Start of Block
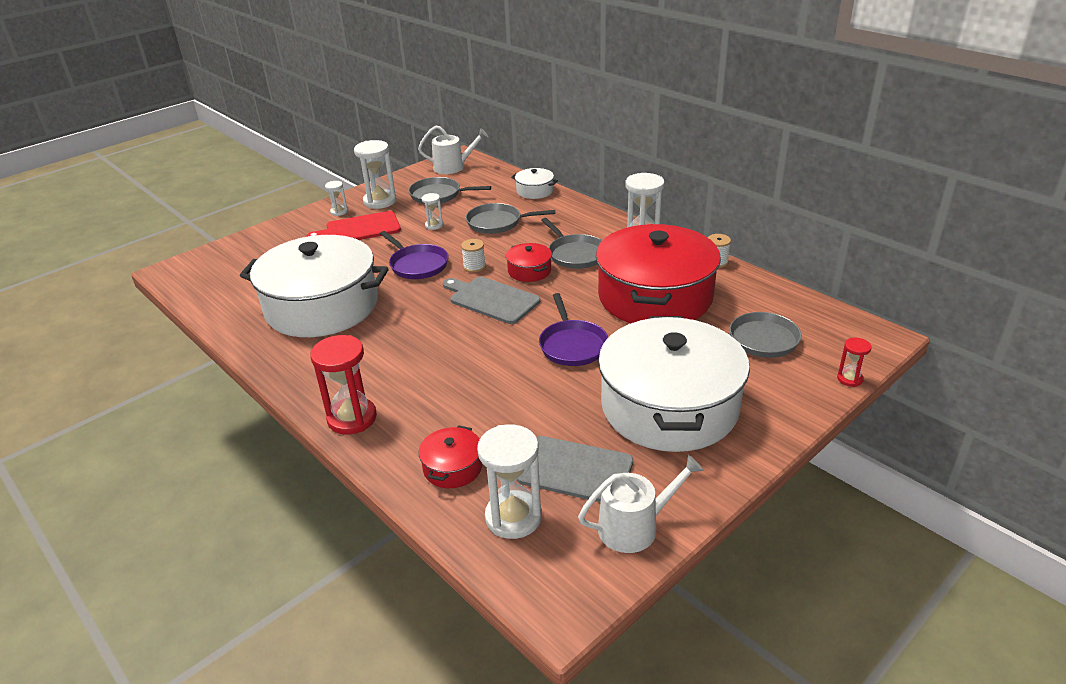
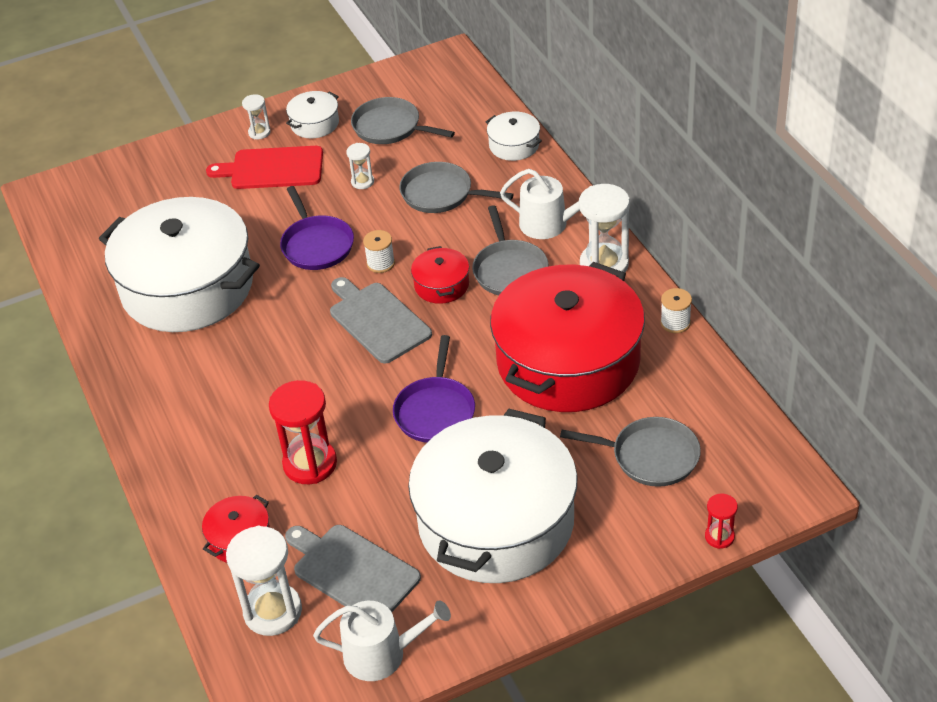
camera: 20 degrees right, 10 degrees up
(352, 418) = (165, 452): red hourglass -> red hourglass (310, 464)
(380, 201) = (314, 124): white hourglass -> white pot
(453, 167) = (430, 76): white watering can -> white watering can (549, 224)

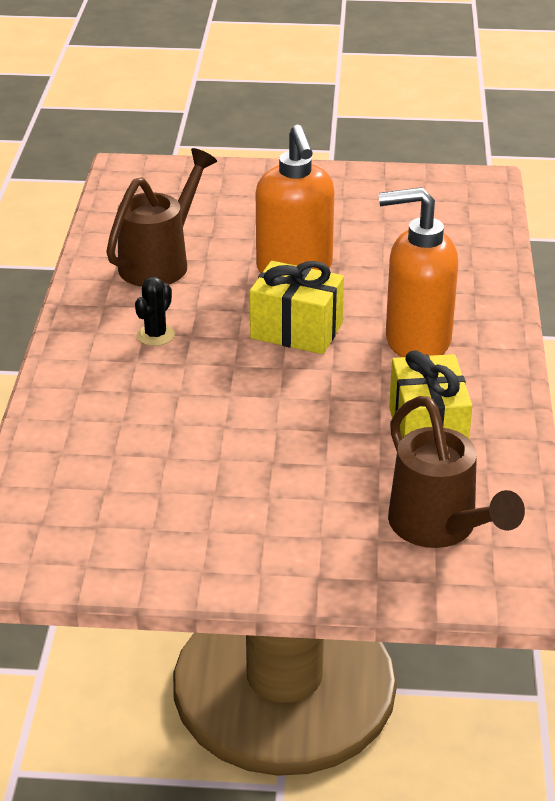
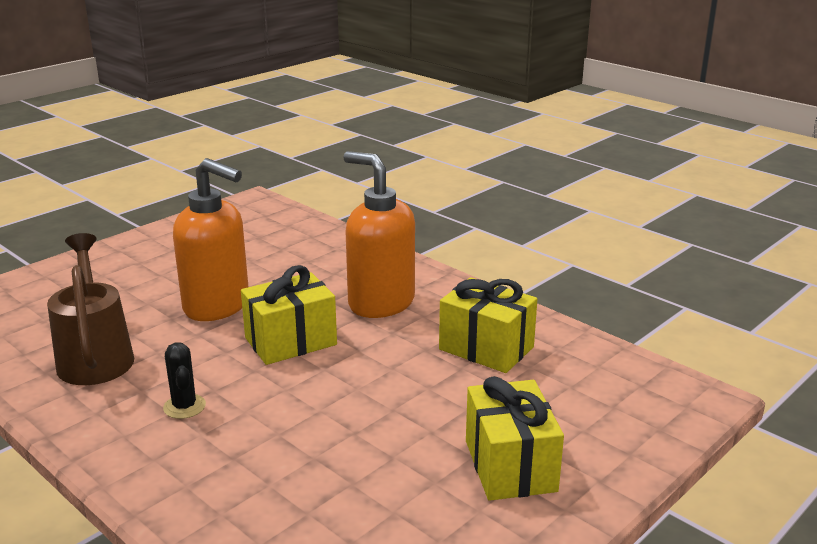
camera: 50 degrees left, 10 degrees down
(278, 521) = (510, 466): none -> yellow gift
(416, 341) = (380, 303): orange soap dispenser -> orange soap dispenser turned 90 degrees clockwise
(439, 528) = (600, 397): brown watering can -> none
End of Block
■ WHAT IS REQUIRED ■
Beginning at the line that holds "(278, 521) = (510, 466): none -> yellow gift", copy every line through the end of the entries exactly as given, and only those lines.

■ WRITTEN RESPONSE ■
(278, 521) = (510, 466): none -> yellow gift
(416, 341) = (380, 303): orange soap dispenser -> orange soap dispenser turned 90 degrees clockwise
(439, 528) = (600, 397): brown watering can -> none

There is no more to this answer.